# [Dataset entries]
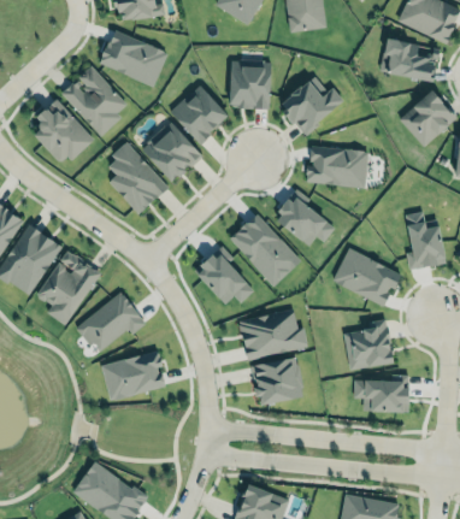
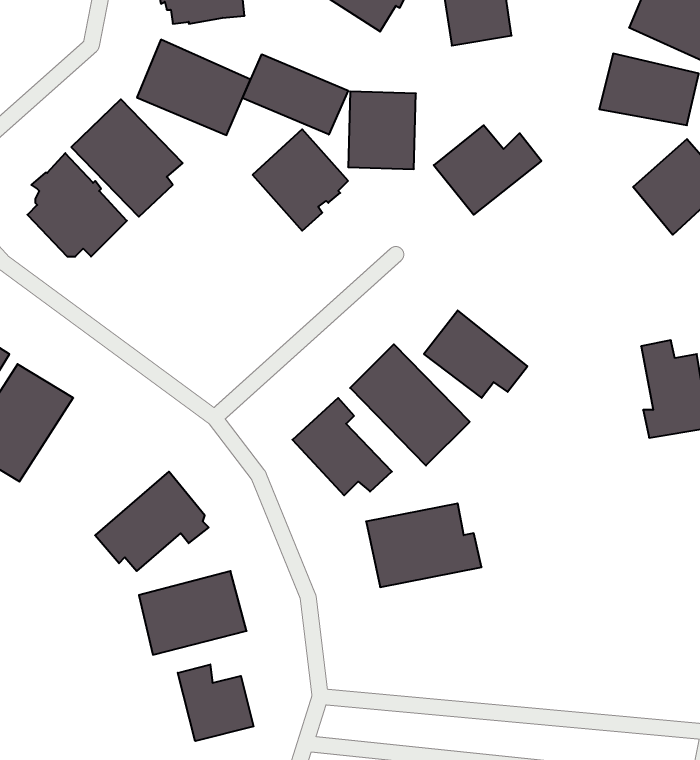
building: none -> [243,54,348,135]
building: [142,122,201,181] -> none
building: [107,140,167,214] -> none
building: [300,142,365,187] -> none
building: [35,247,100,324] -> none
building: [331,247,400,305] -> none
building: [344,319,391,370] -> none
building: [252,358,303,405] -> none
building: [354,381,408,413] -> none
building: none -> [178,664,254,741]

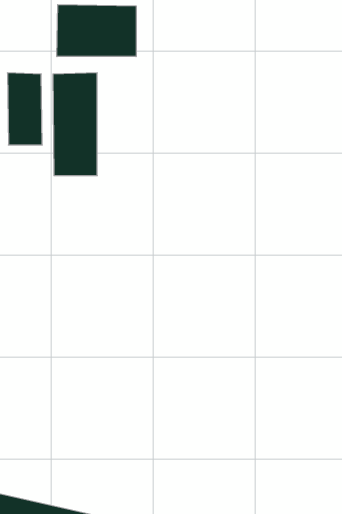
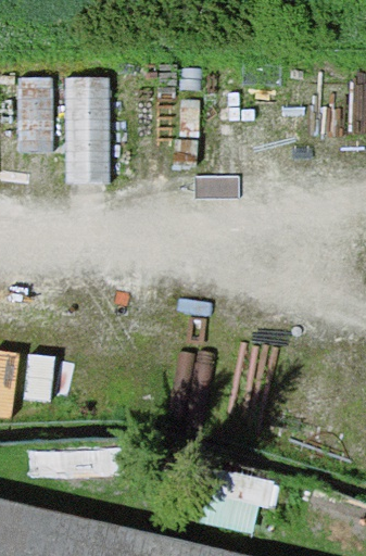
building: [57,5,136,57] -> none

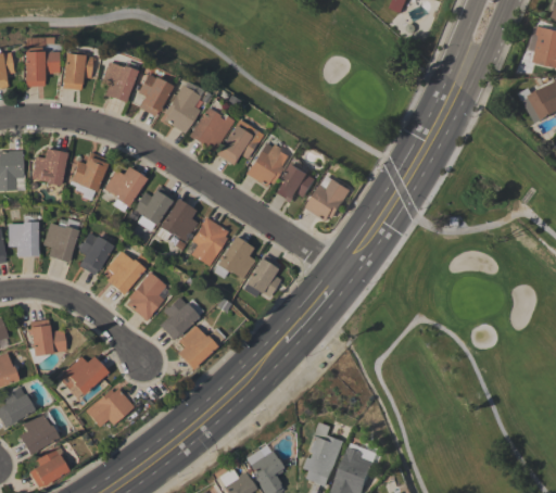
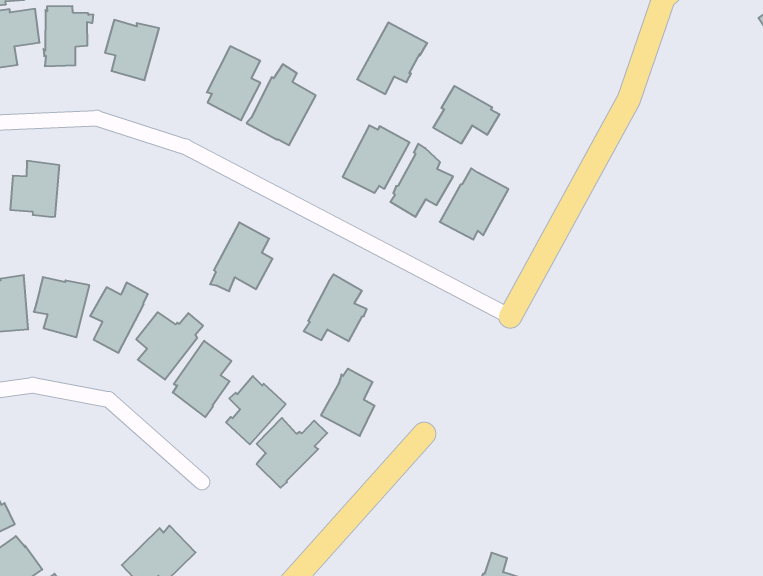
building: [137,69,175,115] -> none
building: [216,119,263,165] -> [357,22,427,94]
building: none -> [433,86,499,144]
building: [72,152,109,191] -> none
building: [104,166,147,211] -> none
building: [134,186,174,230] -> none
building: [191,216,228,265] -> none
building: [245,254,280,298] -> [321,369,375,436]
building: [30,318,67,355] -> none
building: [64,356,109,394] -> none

# [What you have to do]
Give back exactly, and only, the lines from the one holding "building: [35,247,100,324] -> none" through the last line of the entries, with every picture omitted.

# [Completed exercise]
building: [35,247,100,324] -> none
building: [331,247,400,305] -> none
building: [344,319,391,370] -> none
building: [252,358,303,405] -> none
building: [354,381,408,413] -> none
building: none -> [178,664,254,741]

building: [57,5,136,57] -> none

building: [137,69,175,115] -> none
building: [216,119,263,165] -> [357,22,427,94]
building: none -> [433,86,499,144]
building: [72,152,109,191] -> none
building: [104,166,147,211] -> none
building: [134,186,174,230] -> none
building: [191,216,228,265] -> none
building: [245,254,280,298] -> [321,369,375,436]
building: [30,318,67,355] -> none
building: [64,356,109,394] -> none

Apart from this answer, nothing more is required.